→ INSTRUCTION: Below are some records. Say in a single number how many of their lines include the word "signals".

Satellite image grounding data
+ + +
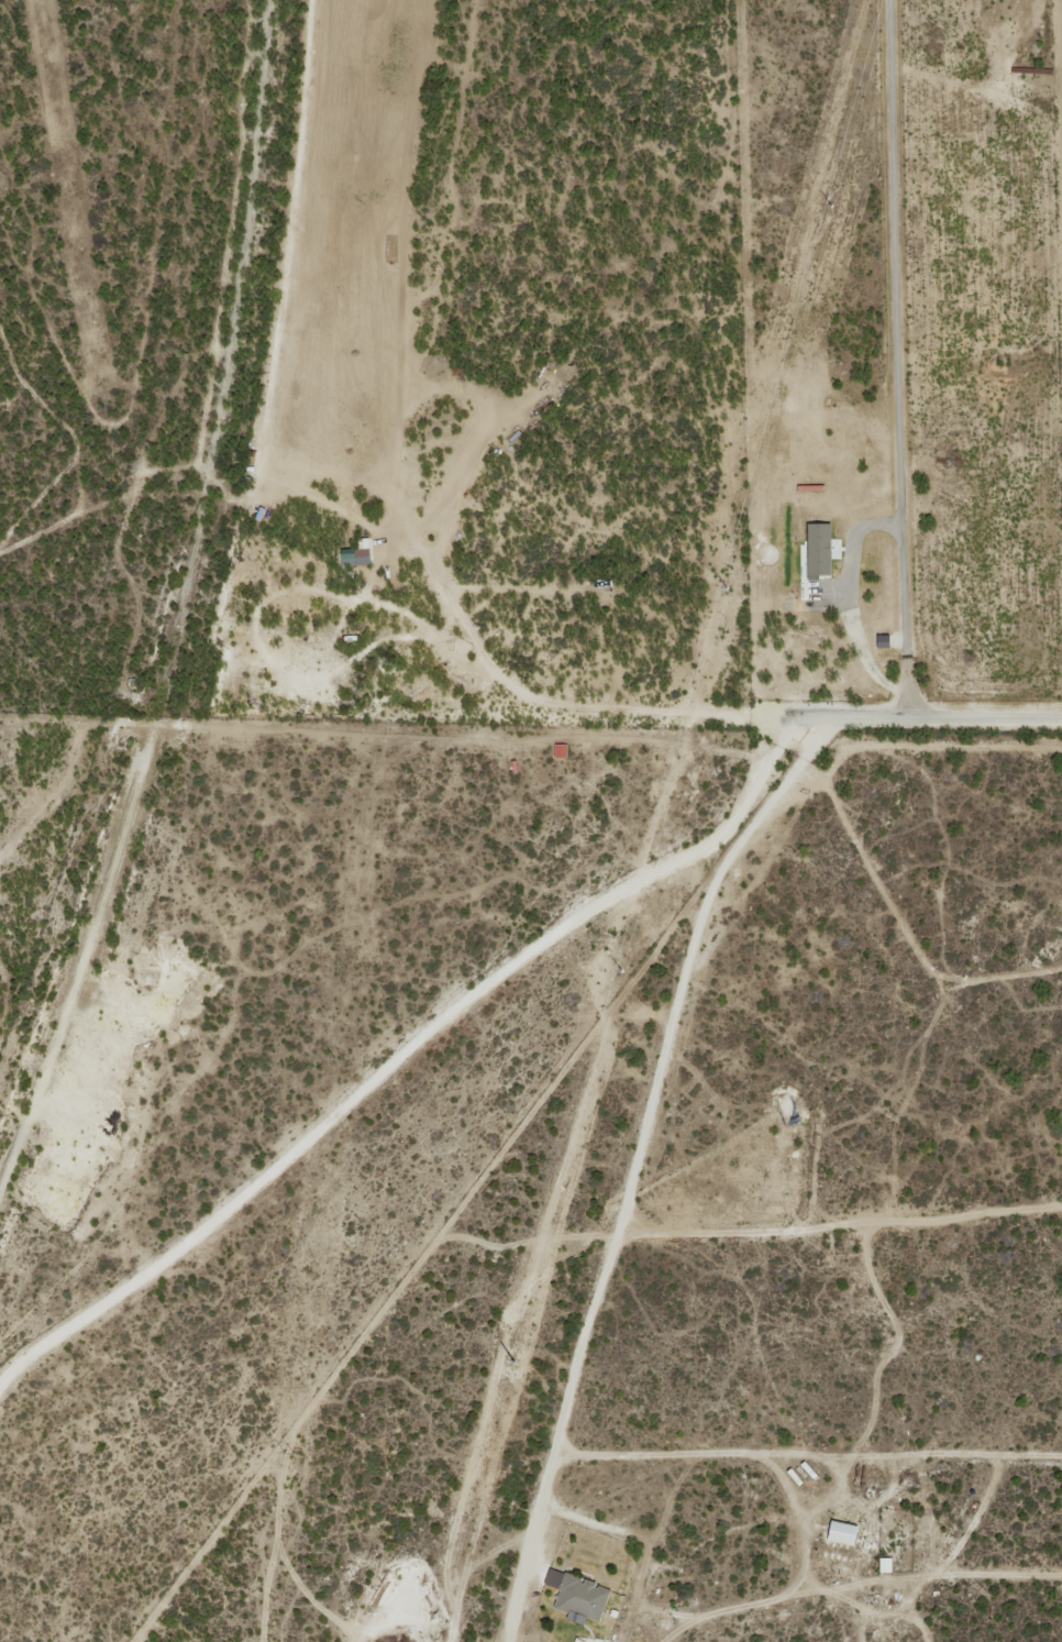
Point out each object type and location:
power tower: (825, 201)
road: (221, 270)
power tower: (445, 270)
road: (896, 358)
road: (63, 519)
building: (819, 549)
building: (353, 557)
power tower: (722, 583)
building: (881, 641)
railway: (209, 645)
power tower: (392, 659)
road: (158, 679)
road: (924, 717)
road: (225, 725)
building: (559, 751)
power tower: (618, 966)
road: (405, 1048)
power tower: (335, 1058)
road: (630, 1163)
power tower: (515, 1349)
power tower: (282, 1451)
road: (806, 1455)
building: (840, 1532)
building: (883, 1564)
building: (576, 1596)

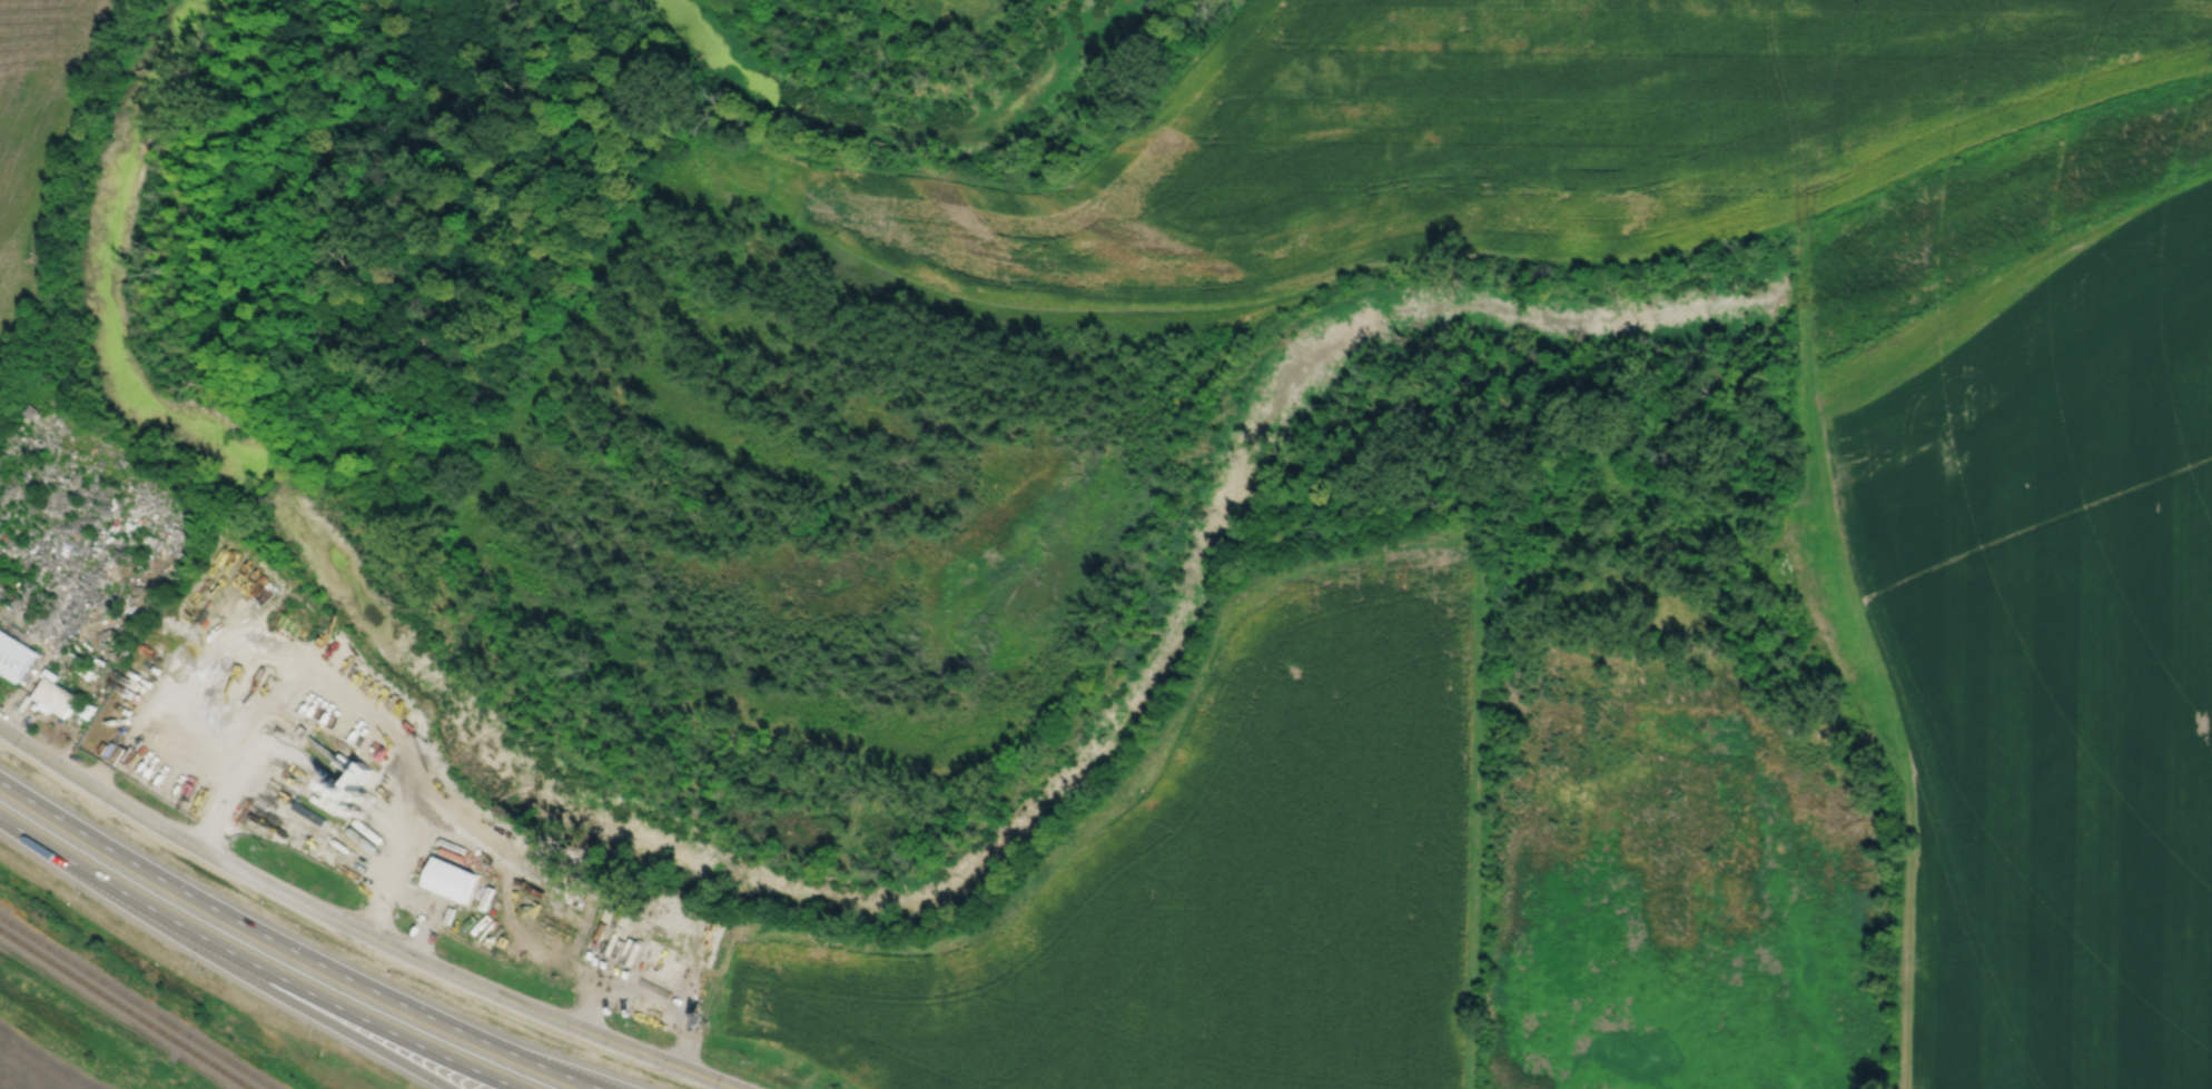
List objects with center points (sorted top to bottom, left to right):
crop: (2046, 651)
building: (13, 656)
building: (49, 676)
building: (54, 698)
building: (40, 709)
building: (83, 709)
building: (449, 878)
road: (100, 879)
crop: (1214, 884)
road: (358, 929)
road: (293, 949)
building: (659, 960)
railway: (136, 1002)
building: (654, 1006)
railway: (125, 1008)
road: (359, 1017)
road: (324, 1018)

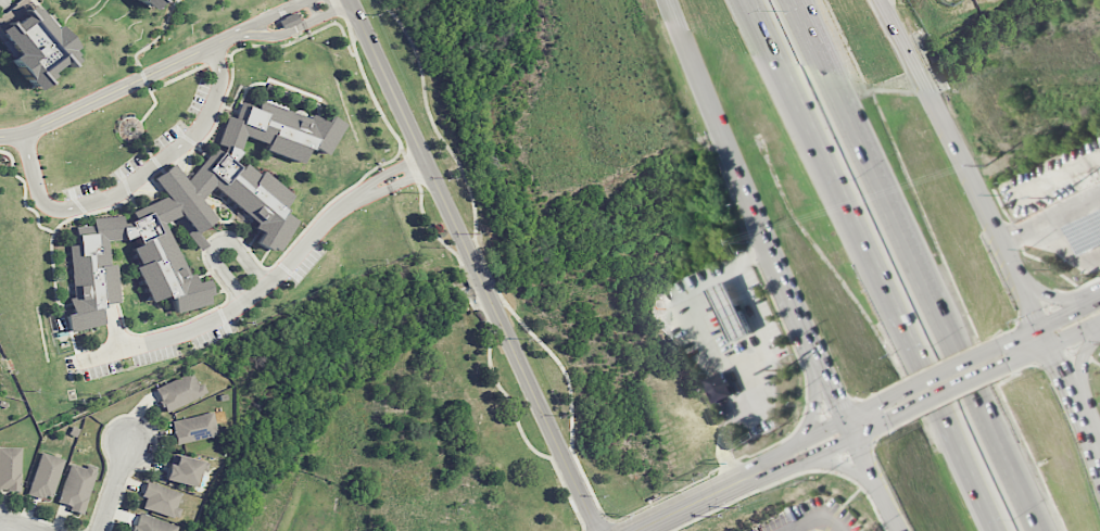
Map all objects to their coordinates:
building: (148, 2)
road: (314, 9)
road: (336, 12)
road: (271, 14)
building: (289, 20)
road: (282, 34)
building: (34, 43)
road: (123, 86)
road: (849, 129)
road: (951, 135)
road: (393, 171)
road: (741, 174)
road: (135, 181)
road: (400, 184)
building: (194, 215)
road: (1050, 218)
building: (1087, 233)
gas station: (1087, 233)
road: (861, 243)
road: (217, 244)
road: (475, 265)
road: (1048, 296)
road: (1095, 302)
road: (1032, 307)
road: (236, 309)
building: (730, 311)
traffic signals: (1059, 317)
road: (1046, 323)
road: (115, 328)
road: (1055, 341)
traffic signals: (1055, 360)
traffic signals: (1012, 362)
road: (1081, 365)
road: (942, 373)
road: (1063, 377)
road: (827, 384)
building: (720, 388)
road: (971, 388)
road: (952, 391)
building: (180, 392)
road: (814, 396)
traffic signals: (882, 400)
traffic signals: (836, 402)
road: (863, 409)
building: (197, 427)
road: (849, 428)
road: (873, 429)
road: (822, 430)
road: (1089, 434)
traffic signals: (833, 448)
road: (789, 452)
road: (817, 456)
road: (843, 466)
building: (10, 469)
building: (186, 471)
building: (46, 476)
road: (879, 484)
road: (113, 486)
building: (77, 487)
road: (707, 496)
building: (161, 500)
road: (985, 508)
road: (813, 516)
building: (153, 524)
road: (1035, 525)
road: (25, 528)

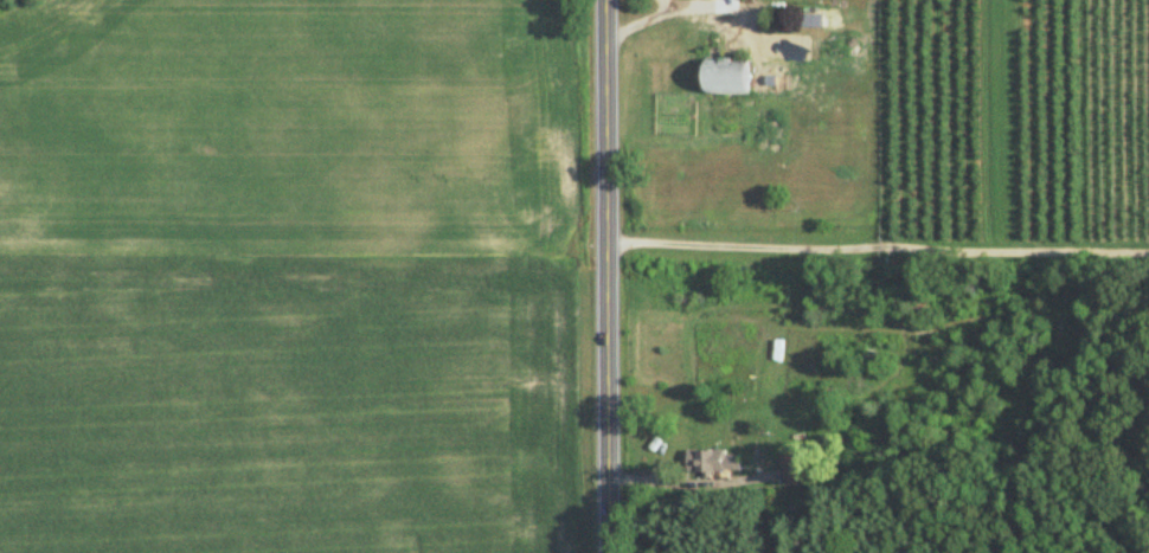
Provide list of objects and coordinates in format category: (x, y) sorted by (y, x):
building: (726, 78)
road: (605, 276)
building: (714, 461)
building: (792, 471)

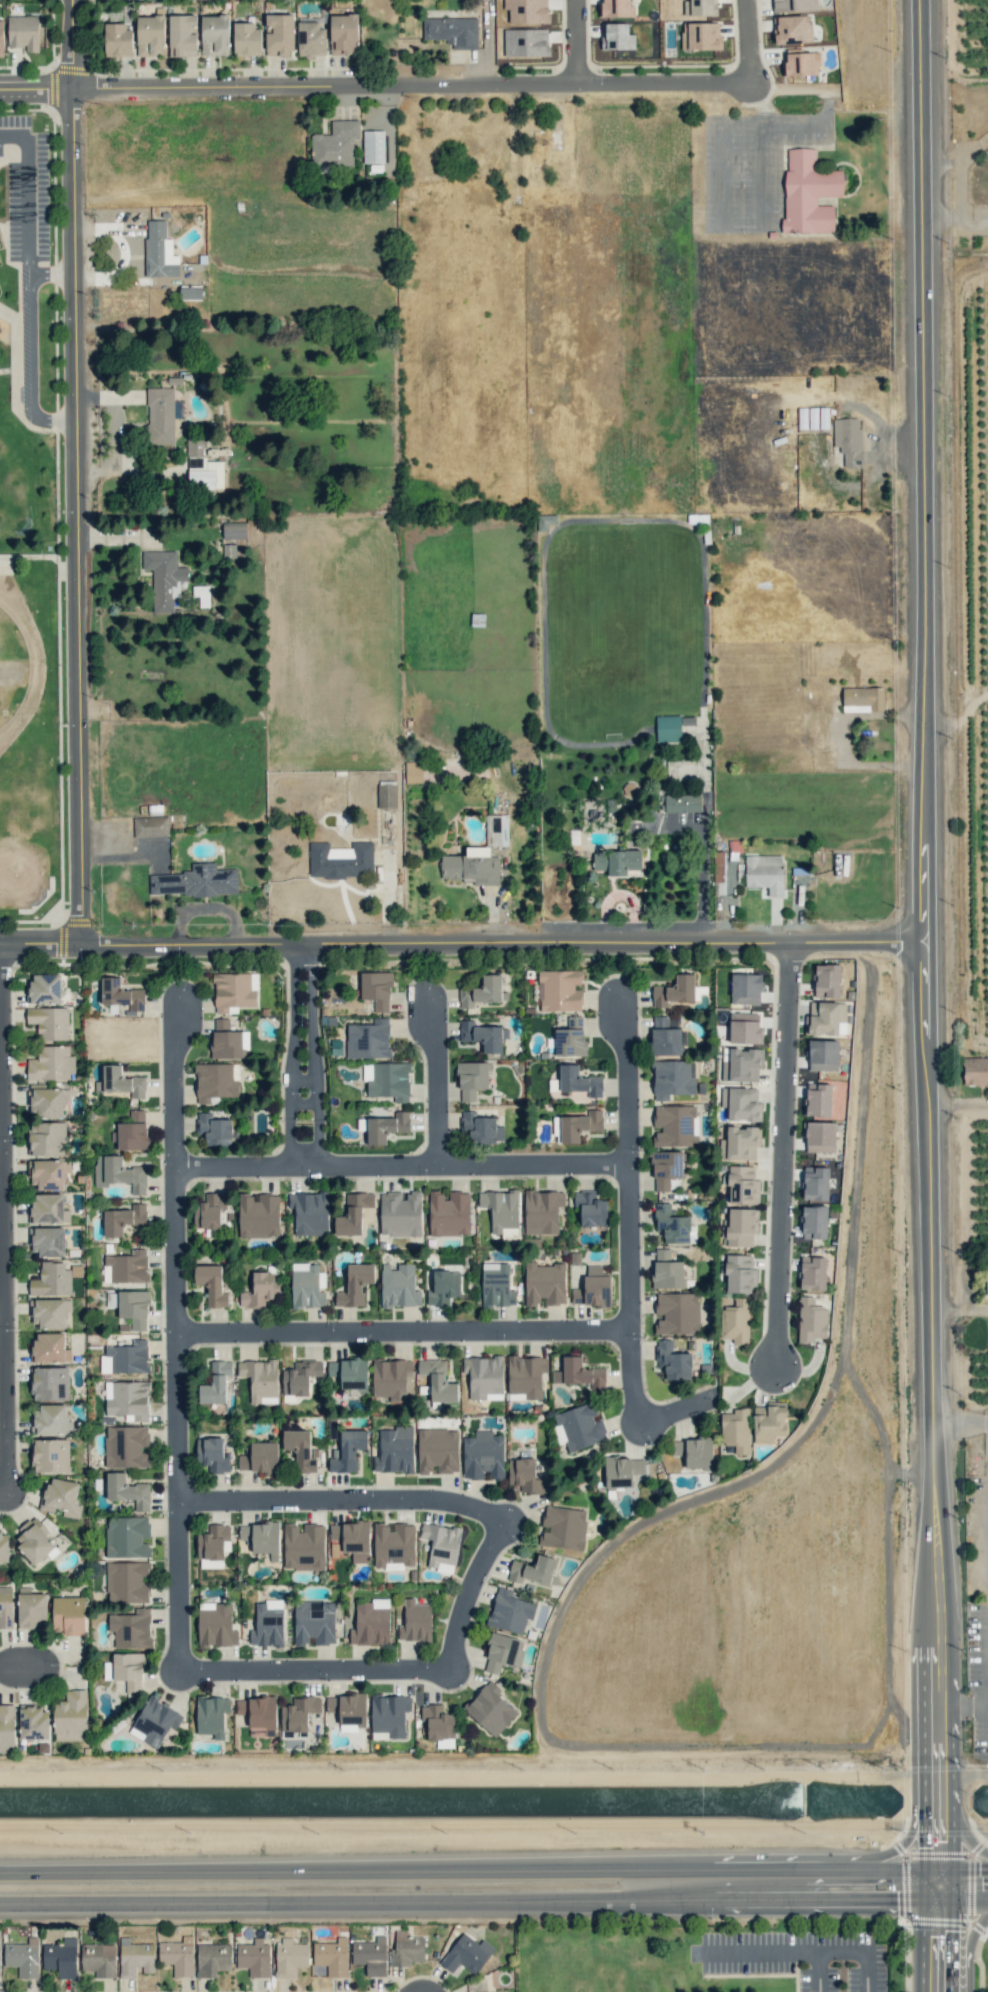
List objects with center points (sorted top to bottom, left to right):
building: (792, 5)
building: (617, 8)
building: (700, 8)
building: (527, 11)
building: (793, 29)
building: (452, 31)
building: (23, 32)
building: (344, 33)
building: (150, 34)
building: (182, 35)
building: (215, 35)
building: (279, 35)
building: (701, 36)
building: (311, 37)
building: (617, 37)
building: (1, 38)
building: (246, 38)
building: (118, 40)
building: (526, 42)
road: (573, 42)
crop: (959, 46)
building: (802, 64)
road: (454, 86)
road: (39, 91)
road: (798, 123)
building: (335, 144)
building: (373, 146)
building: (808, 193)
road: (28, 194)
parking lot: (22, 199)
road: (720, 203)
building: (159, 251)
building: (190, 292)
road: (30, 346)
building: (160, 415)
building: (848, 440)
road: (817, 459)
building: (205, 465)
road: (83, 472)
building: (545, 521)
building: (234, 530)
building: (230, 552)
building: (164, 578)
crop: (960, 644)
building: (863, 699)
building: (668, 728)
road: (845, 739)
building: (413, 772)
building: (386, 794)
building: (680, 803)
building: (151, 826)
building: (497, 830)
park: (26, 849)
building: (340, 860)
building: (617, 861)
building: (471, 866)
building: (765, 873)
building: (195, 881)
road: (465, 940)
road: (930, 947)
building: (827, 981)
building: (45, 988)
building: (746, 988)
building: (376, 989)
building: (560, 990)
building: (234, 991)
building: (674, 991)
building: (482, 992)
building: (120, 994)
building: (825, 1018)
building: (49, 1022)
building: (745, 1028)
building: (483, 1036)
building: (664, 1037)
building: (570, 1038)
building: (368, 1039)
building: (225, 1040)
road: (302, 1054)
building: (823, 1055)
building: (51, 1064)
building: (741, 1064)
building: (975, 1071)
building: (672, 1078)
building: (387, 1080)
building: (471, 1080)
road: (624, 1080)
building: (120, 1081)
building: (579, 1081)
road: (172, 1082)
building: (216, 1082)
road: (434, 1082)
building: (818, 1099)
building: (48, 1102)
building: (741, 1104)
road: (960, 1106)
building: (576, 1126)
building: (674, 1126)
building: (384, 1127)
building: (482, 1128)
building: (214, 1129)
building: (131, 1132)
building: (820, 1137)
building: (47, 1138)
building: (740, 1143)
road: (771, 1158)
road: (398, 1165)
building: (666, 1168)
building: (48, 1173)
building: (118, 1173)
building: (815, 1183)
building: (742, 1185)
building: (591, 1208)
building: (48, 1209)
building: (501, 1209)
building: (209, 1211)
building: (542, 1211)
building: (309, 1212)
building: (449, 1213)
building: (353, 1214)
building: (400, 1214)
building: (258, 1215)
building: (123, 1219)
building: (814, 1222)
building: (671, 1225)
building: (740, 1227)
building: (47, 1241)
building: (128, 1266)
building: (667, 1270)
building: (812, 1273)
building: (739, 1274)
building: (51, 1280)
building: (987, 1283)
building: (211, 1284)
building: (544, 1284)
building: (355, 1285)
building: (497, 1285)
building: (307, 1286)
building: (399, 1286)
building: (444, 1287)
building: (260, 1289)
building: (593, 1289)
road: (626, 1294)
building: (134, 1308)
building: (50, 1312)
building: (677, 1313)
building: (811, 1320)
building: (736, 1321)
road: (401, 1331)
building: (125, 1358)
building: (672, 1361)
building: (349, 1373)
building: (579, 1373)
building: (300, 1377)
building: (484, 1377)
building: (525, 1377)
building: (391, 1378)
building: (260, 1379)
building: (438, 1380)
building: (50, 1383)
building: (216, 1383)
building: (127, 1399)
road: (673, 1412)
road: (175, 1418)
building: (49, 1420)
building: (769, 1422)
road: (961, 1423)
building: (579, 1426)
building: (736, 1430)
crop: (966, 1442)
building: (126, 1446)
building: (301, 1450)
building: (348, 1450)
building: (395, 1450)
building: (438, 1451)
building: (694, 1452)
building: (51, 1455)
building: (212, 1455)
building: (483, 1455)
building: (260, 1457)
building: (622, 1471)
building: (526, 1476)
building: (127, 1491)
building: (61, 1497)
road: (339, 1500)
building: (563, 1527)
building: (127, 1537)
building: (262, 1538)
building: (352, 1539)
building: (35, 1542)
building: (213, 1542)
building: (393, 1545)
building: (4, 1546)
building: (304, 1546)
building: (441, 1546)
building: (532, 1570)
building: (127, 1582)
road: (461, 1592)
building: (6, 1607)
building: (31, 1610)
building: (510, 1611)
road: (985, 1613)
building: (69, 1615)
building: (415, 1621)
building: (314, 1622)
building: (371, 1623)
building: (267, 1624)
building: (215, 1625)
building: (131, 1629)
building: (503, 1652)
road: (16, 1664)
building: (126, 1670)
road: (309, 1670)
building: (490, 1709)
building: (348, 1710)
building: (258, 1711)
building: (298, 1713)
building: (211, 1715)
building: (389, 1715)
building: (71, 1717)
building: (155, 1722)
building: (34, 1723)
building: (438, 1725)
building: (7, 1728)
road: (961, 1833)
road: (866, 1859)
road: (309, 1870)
+ + +
→ TASK RESULT: 6